Reproduce everything in the listing from the line containing "Airport: 12:02 -> 11:57" down to the end of the listing, unchanged and including both ends, but leave the pictures out.

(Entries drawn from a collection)
-----
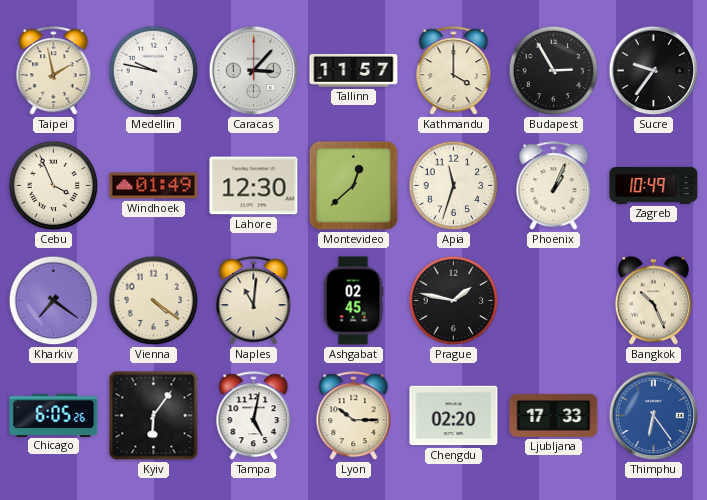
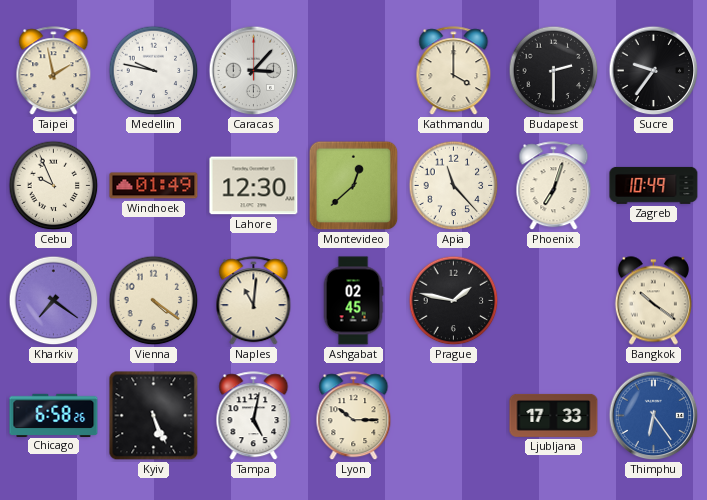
Tallinn: 11:57 -> none
Budapest: 2:55 -> 2:30
Cebu: 3:56 -> 9:56
Apia: 11:33 -> 11:23
Phoenix: 1:04 -> 7:03
Bangkok: 10:26 -> 10:21
Chicago: 6:05 -> 6:58
Kyiv: 6:06 -> 5:26
Chengdu: 02:20 -> none
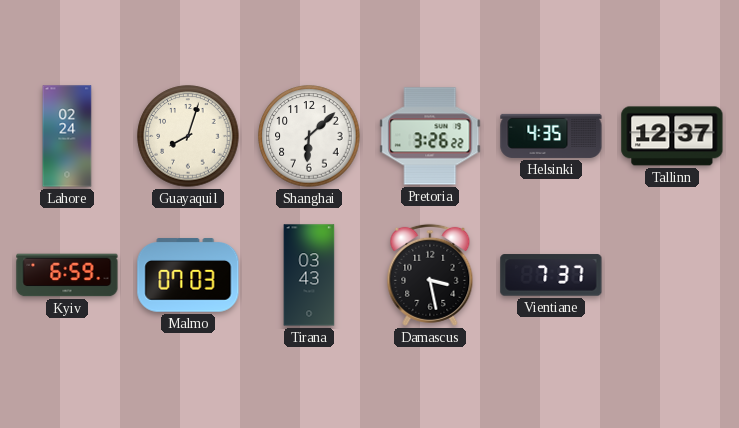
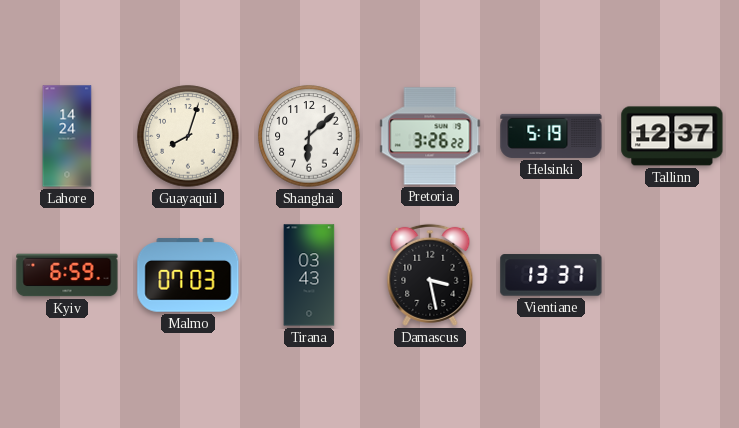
Lahore: 02:24 -> 14:24
Helsinki: 4:35 -> 5:19
Vientiane: 7:37 -> 13:37
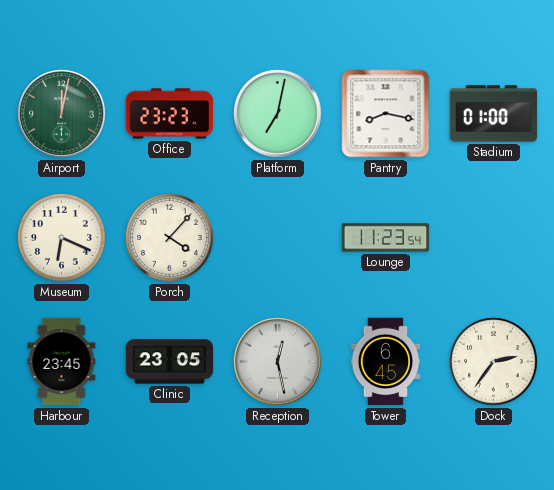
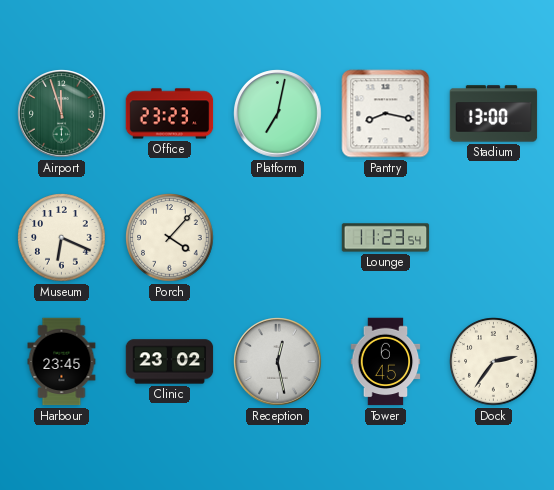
Airport: 12:02 -> 11:57
Stadium: 01:00 -> 13:00
Clinic: 23:05 -> 23:02
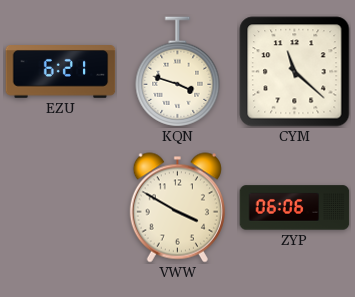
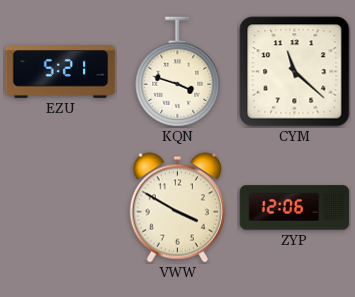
EZU: 6:21 -> 5:21
ZYP: 06:06 -> 12:06
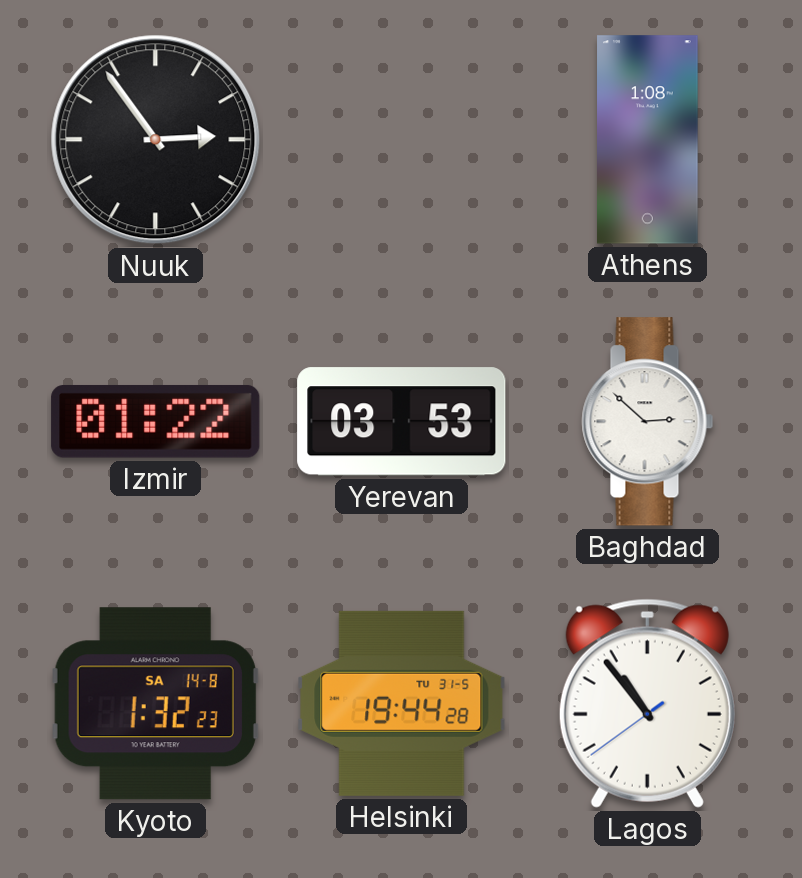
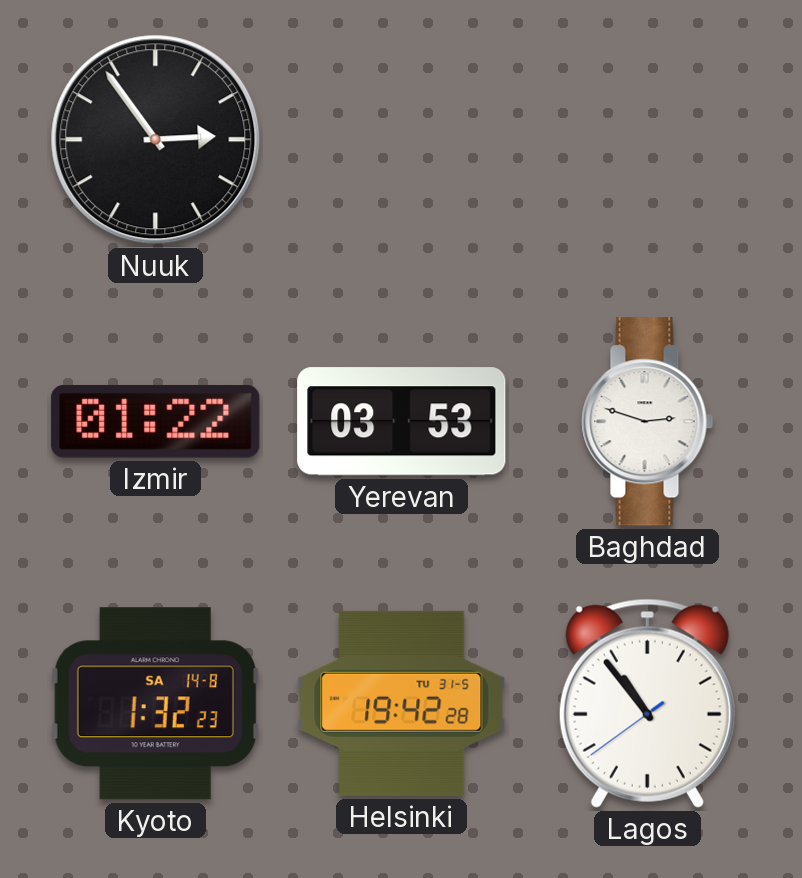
Athens: 1:08 -> none
Baghdad: 2:52 -> 2:48
Helsinki: 19:44 -> 19:42
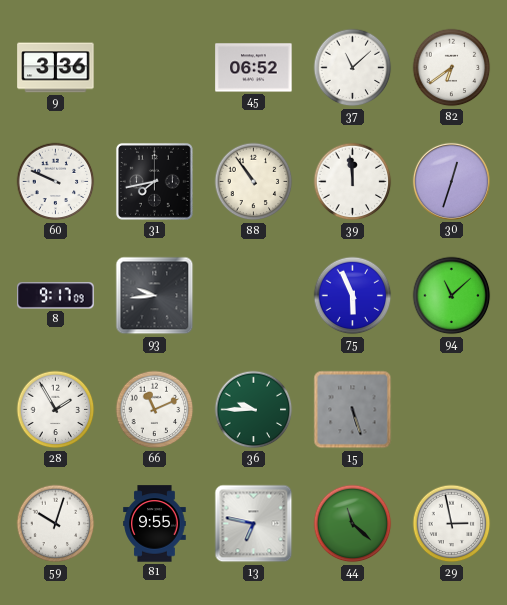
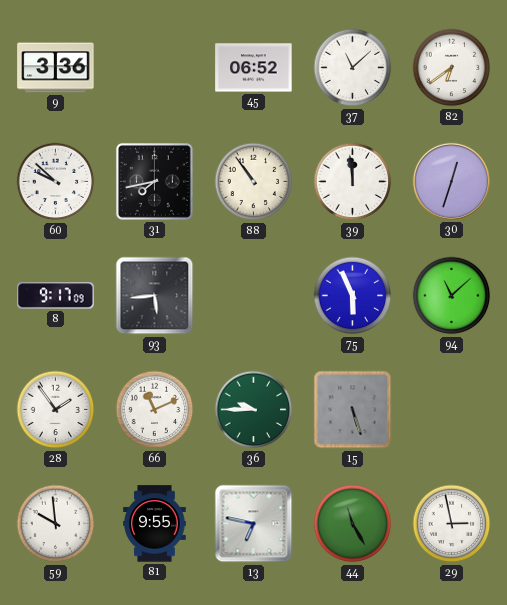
60: 9:49 -> 9:52
93: 9:44 -> 5:44
28: 1:55 -> 1:54
59: 10:03 -> 9:59
44: 11:22 -> 11:25
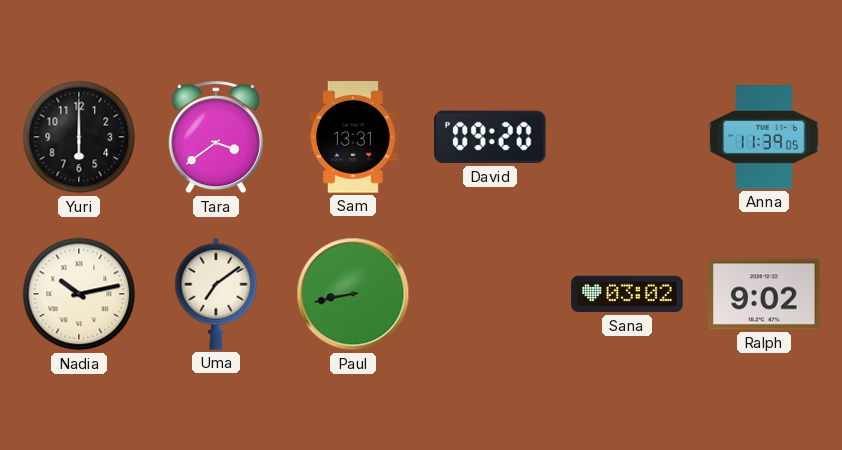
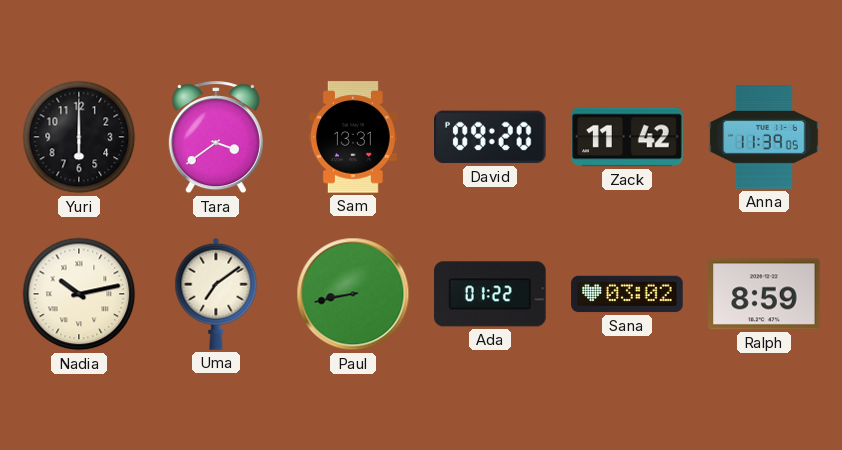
Zack: none -> 11:42
Ada: none -> 01:22
Ralph: 9:02 -> 8:59
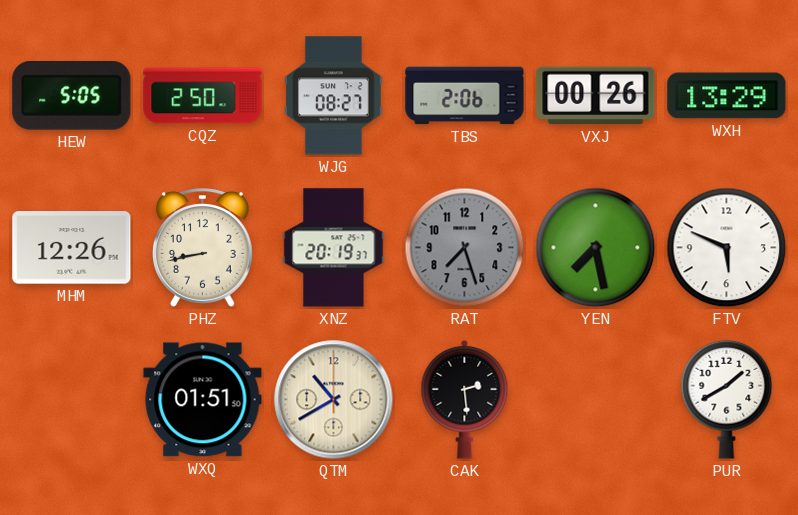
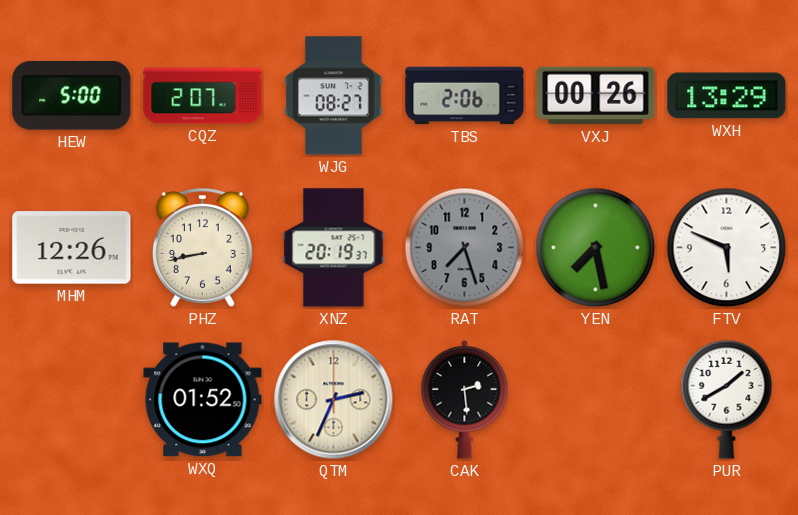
HEW: 5:05 -> 5:00
CQZ: 2:50 -> 2:07
WXQ: 01:51 -> 01:52
QTM: 10:40 -> 2:34
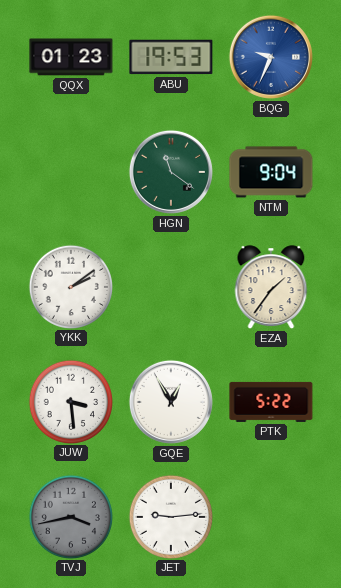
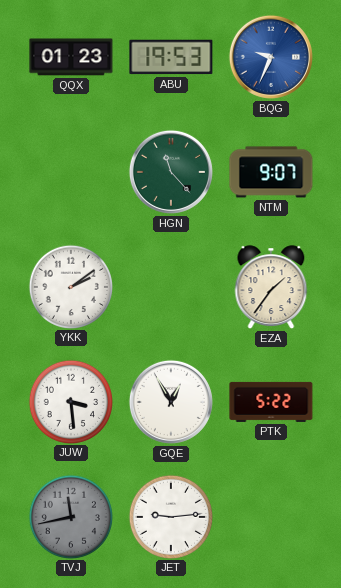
HGN: 11:21 -> 11:23
NTM: 9:04 -> 9:07
TVJ: 3:43 -> 11:43
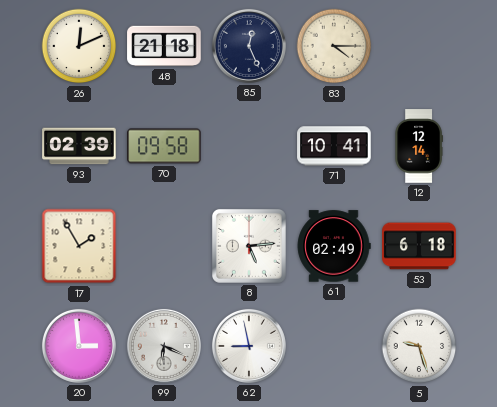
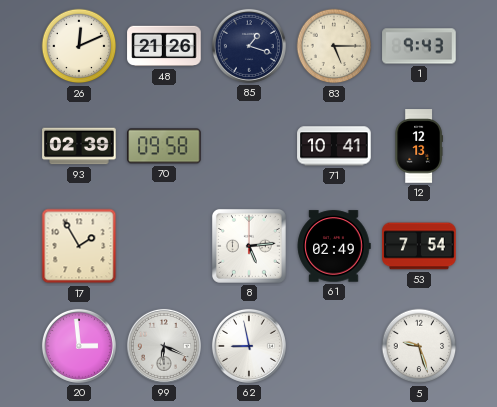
48: 21:18 -> 21:26
85: 12:26 -> 1:18
83: 4:15 -> 5:15
1: none -> 9:43
12: 12:14 -> 12:13
53: 6:18 -> 7:54
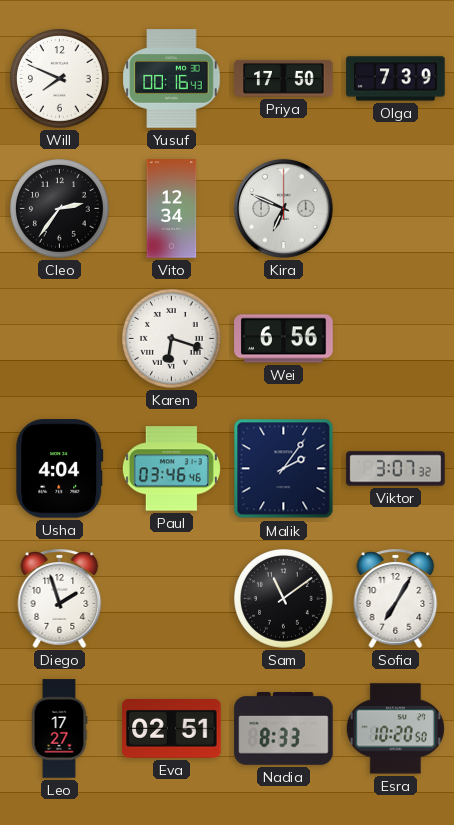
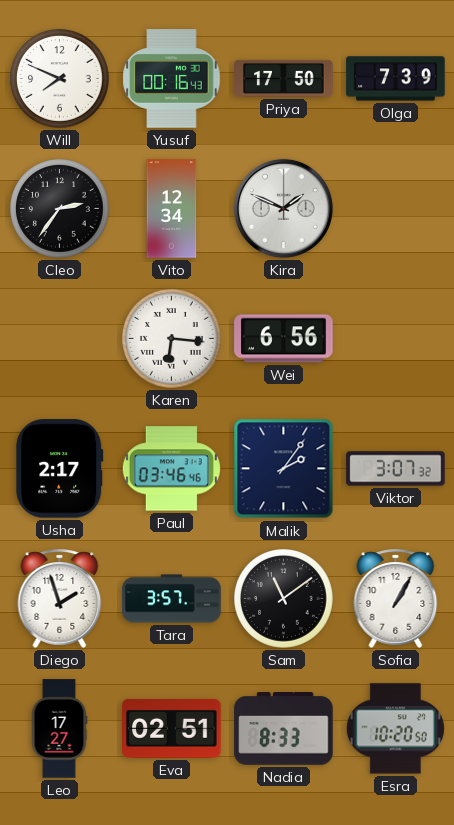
Kira: 6:49 -> 1:49
Karen: 6:18 -> 6:16
Usha: 4:04 -> 2:17
Tara: none -> 3:57
Sofia: 7:05 -> 1:05
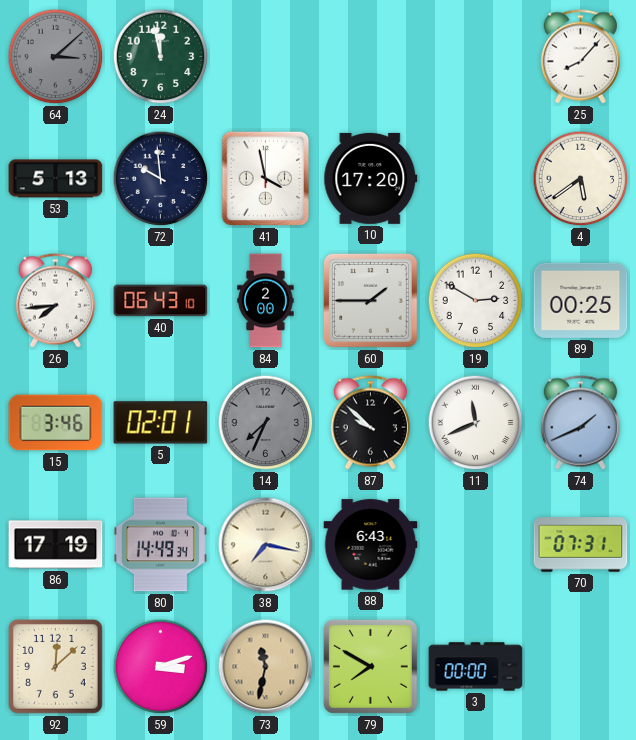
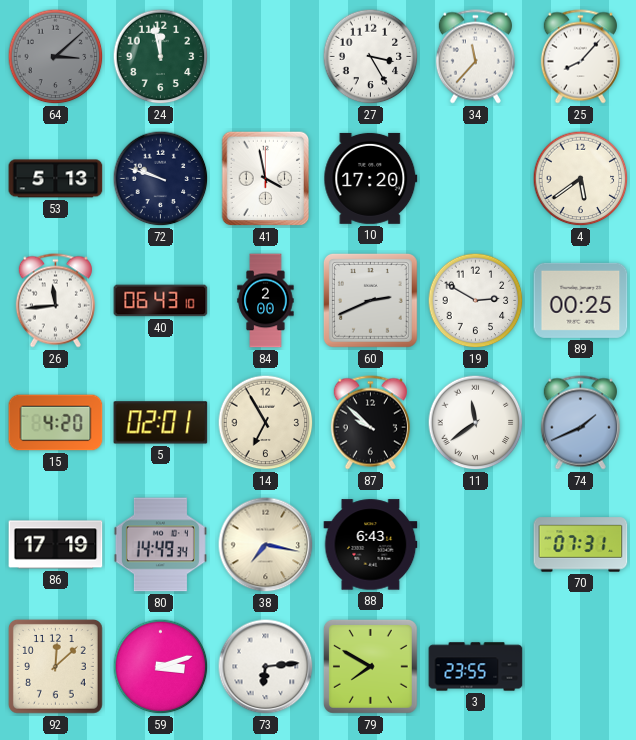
27: none -> 3:25
34: none -> 11:37
72: 9:59 -> 9:48
26: 7:44 -> 11:44
60: 1:45 -> 2:41
15: 3:46 -> 4:20
14: 7:34 -> 6:55
14 dial: grey -> cream
11: 11:41 -> 11:39
73: 11:32 -> 6:14
73 dial: champagne -> white
3: 00:00 -> 23:55
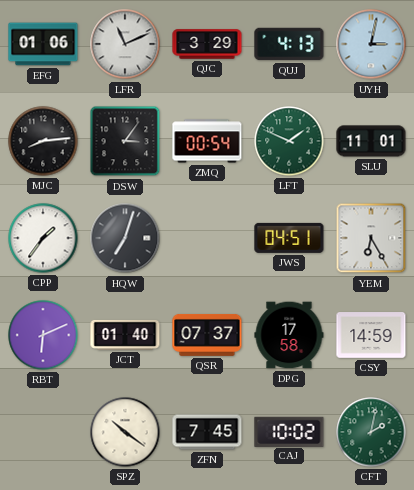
-----
The result =>
Airport: 12:02 -> 11:57
Stadium: 01:00 -> 13:00
Clinic: 23:05 -> 23:02
EZU: 6:21 -> 5:21
ZYP: 06:06 -> 12:06
Athens: 1:08 -> none
Baghdad: 2:52 -> 2:48
Helsinki: 19:44 -> 19:42
60: 9:49 -> 9:52
93: 9:44 -> 5:44
28: 1:55 -> 1:54
59: 10:03 -> 9:59
44: 11:22 -> 11:25
Zack: none -> 11:42
Ada: none -> 01:22
Ralph: 9:02 -> 8:59
HEW: 5:05 -> 5:00
CQZ: 2:50 -> 2:07
WXQ: 01:51 -> 01:52
QTM: 10:40 -> 2:34
HGN: 11:21 -> 11:23
NTM: 9:04 -> 9:07
TVJ: 3:43 -> 11:43
48: 21:18 -> 21:26
85: 12:26 -> 1:18
83: 4:15 -> 5:15
1: none -> 9:43
12: 12:14 -> 12:13
53: 6:18 -> 7:54
Kira: 6:49 -> 1:49
Karen: 6:18 -> 6:16
Usha: 4:04 -> 2:17
Tara: none -> 3:57
Sofia: 7:05 -> 1:05
27: none -> 3:25
34: none -> 11:37
72: 9:59 -> 9:48
26: 7:44 -> 11:44
60: 1:45 -> 2:41
15: 3:46 -> 4:20
14: 7:34 -> 6:55
14 dial: grey -> cream
11: 11:41 -> 11:39
73: 11:32 -> 6:14
73 dial: champagne -> white
3: 00:00 -> 23:55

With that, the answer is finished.